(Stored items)
__________
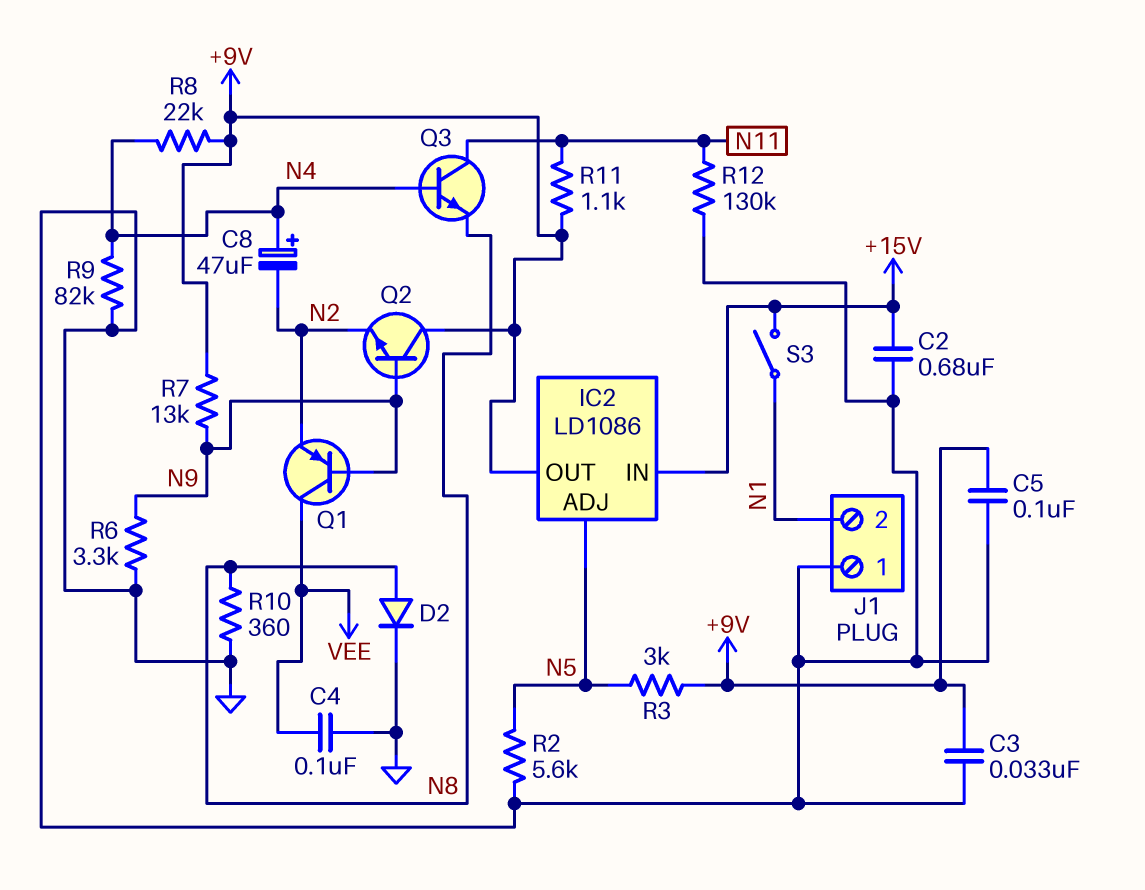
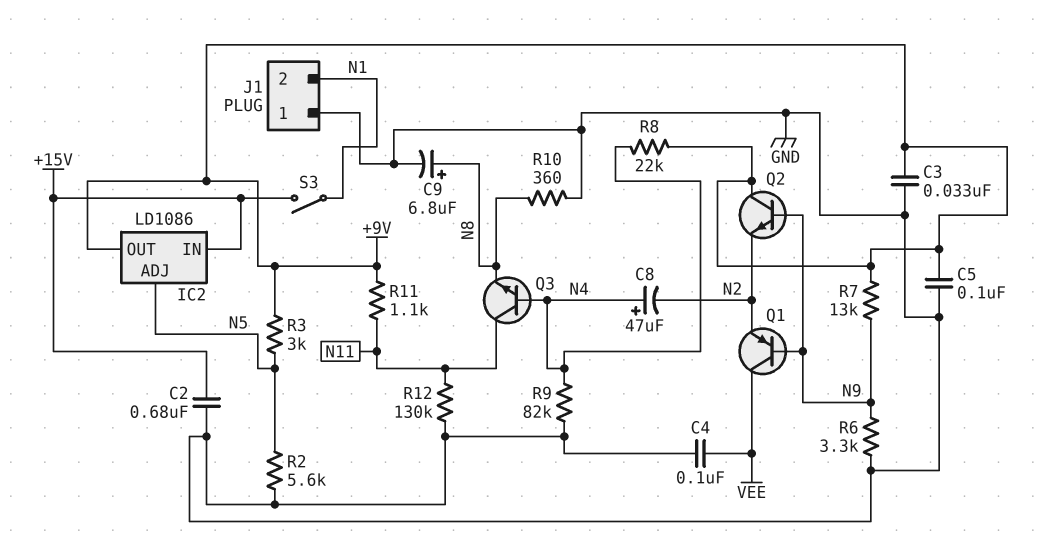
C9: none -> 6.8uF (plus N8, minus GND)
D2: diode (A N8, K GND) -> none

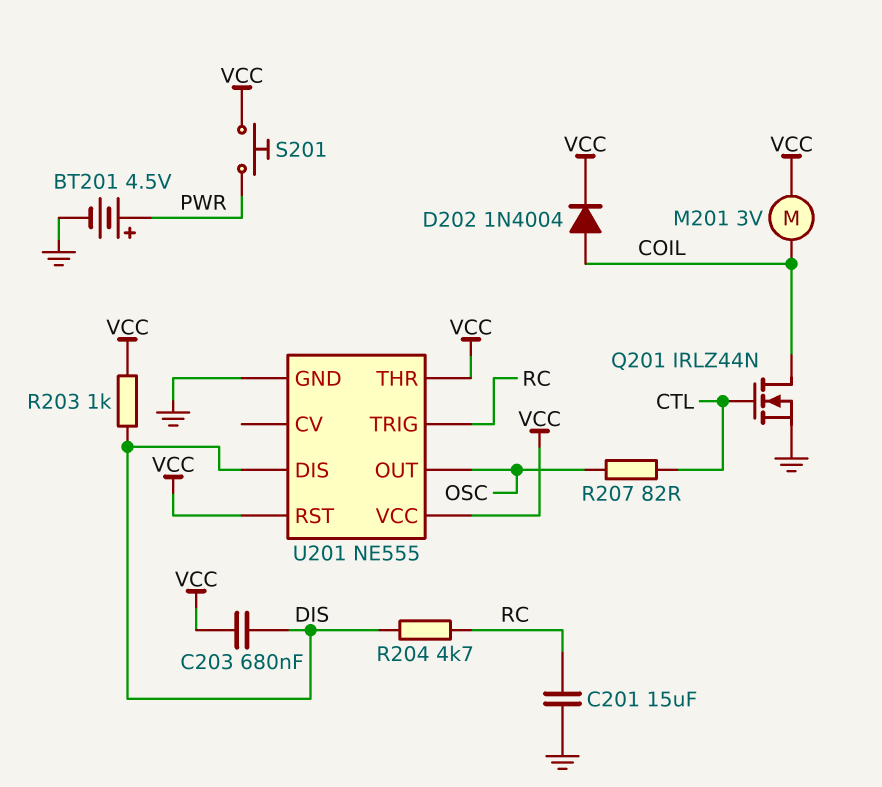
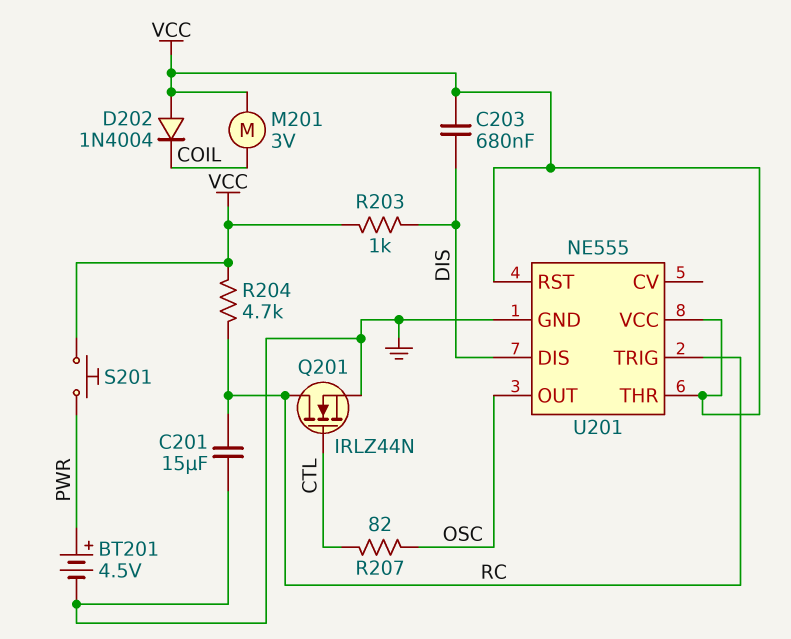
D202: diode 1N4004 (A COIL, K VCC) -> diode 1N4004 (A VCC, K COIL)
Q201: NMOS IRLZ44N (G CTL, D COIL, S GND) -> NMOS IRLZ44N (G CTL, D RC, S GND)
R204: 4.7k (DIS, RC) -> 4.7k (RC, VCC)

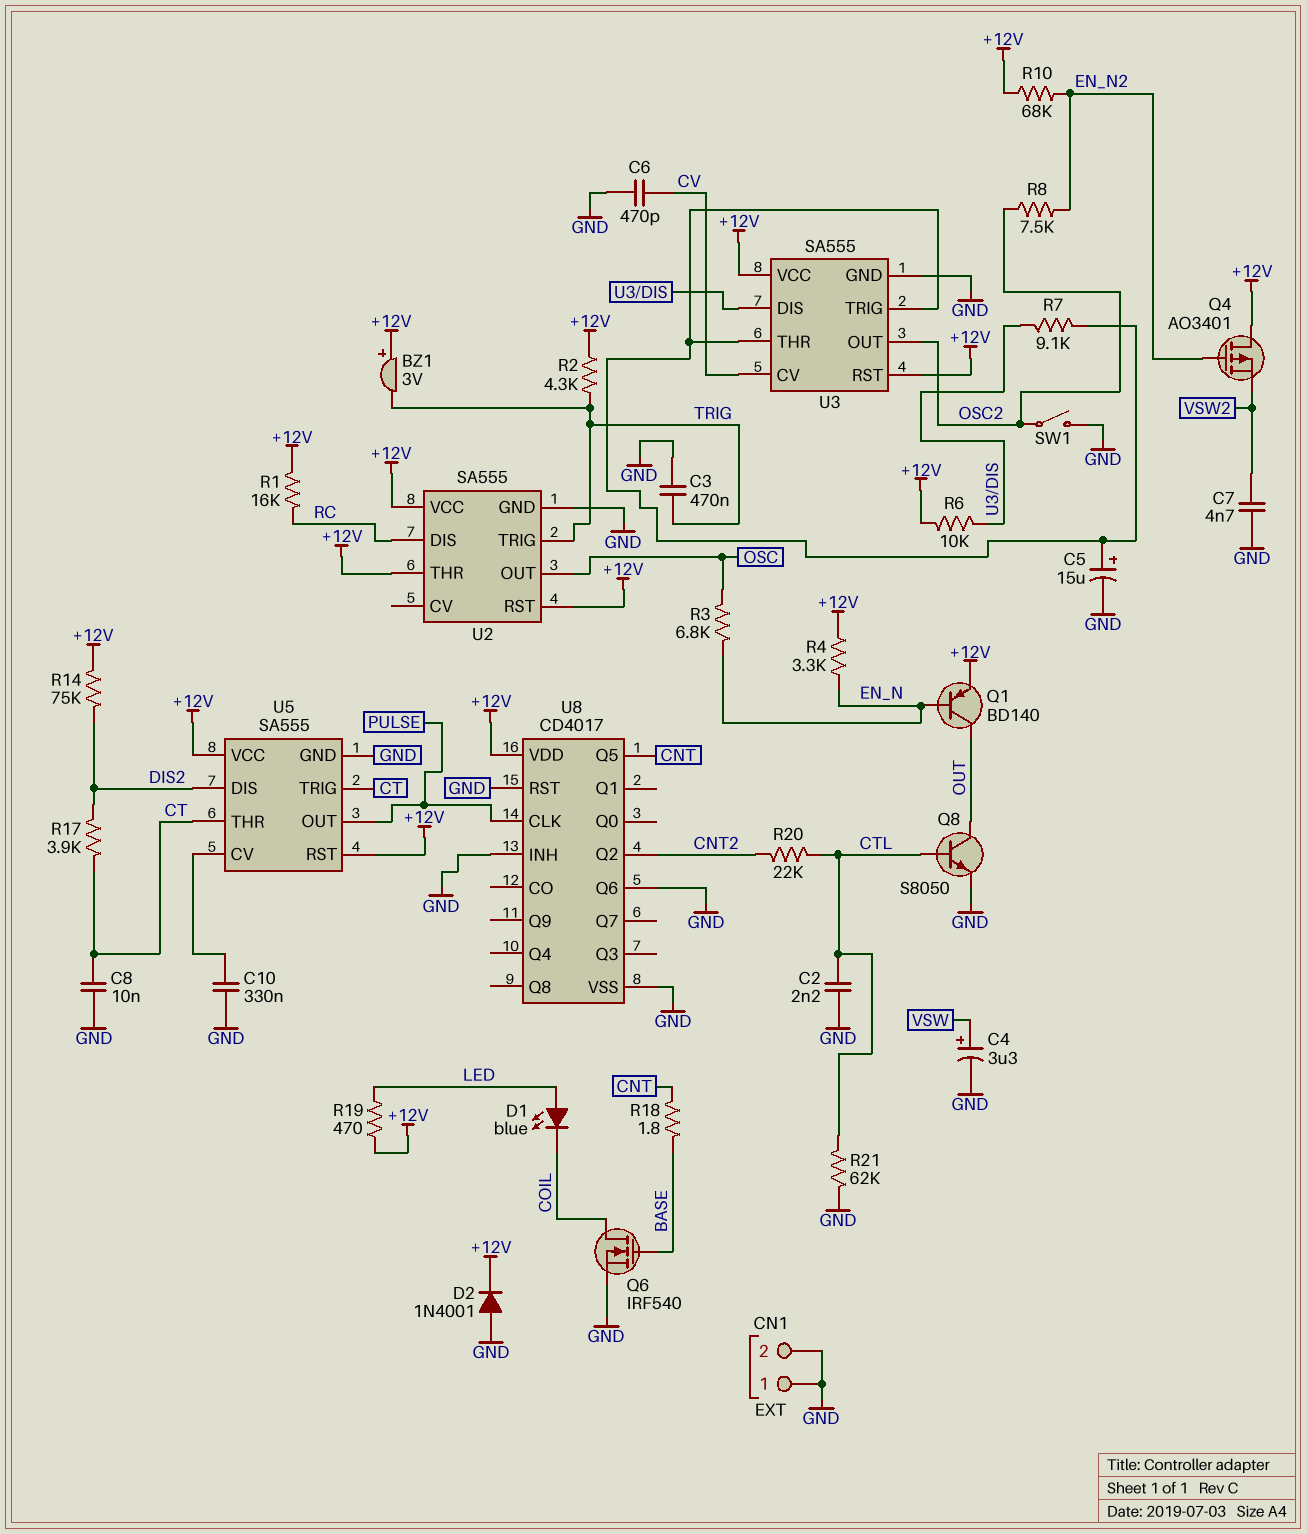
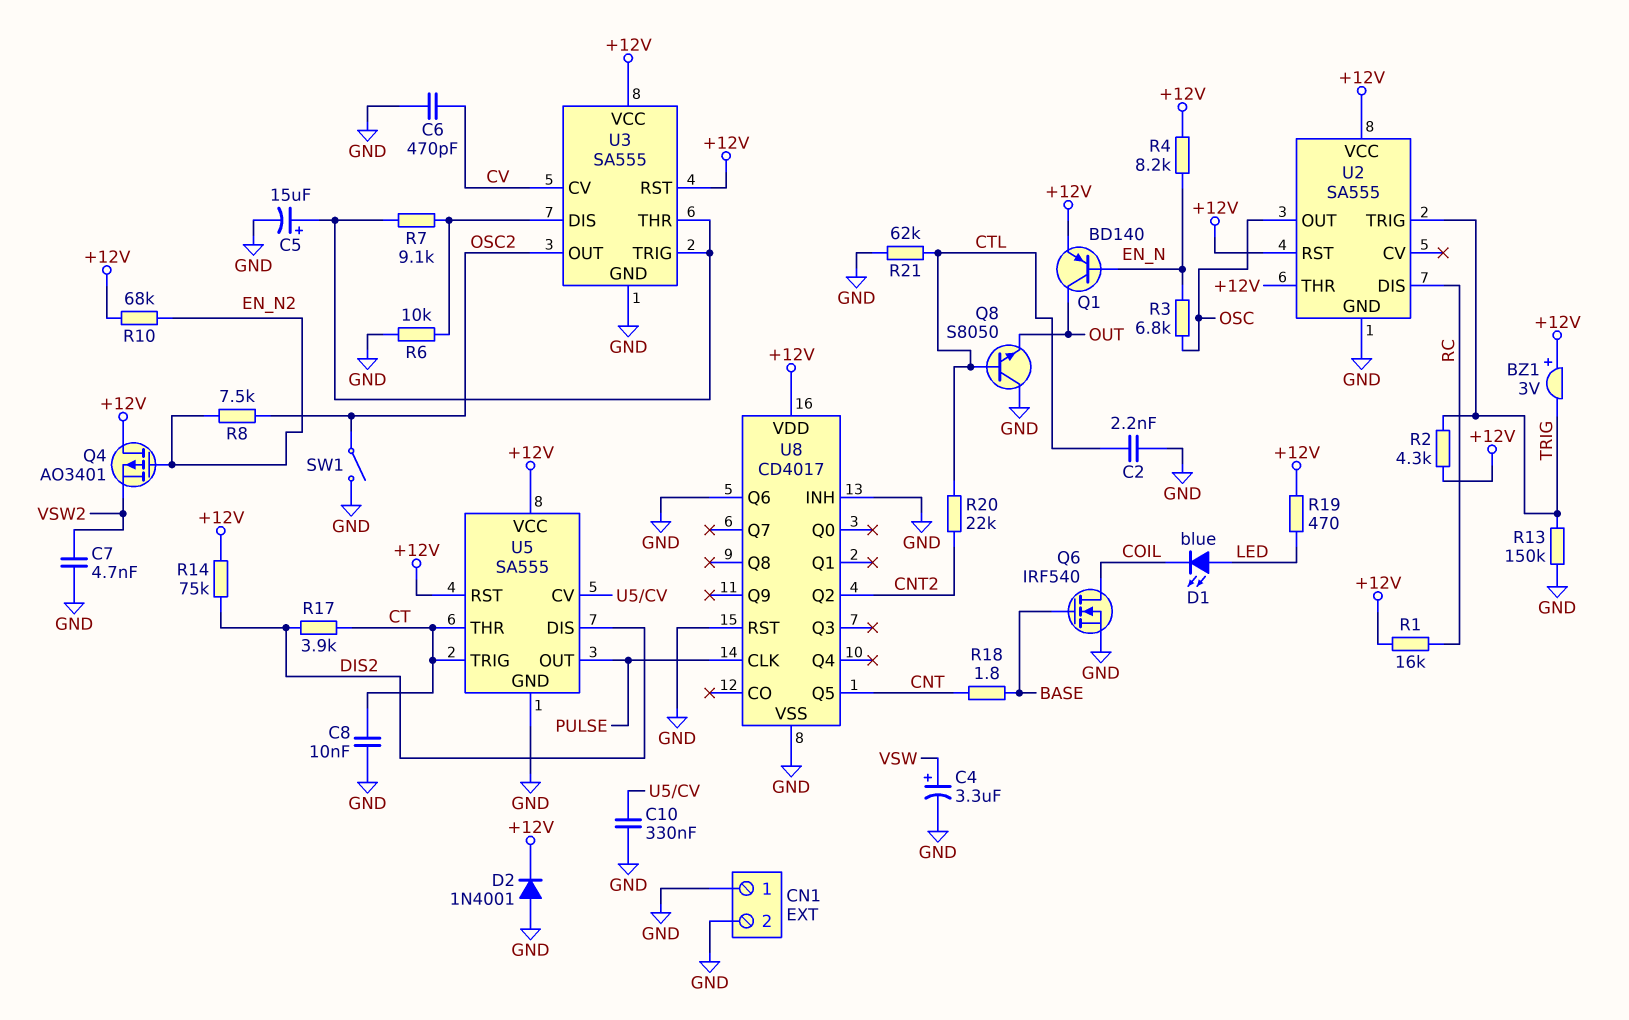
C3: 470nF (GND, TRIG) -> none
Q8: NPN S8050 (B CTL, C OUT, E GND) -> NPN S8050 (B CTL, C GND, E OUT)
R4: 3.3k (+12V, EN_N) -> 8.2k (+12V, EN_N)
R6: 10k (+12V, U3/DIS) -> 10k (GND, U3/DIS)
R13: none -> 150k (GND, TRIG)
__________
▶ **Problem**
The records are to be returned word for word, without any of their pictures.

▶ **Output below**
C9: none -> 6.8uF (plus N8, minus GND)
D2: diode (A N8, K GND) -> none

D202: diode 1N4004 (A COIL, K VCC) -> diode 1N4004 (A VCC, K COIL)
Q201: NMOS IRLZ44N (G CTL, D COIL, S GND) -> NMOS IRLZ44N (G CTL, D RC, S GND)
R204: 4.7k (DIS, RC) -> 4.7k (RC, VCC)

C3: 470nF (GND, TRIG) -> none
Q8: NPN S8050 (B CTL, C OUT, E GND) -> NPN S8050 (B CTL, C GND, E OUT)
R4: 3.3k (+12V, EN_N) -> 8.2k (+12V, EN_N)
R6: 10k (+12V, U3/DIS) -> 10k (GND, U3/DIS)
R13: none -> 150k (GND, TRIG)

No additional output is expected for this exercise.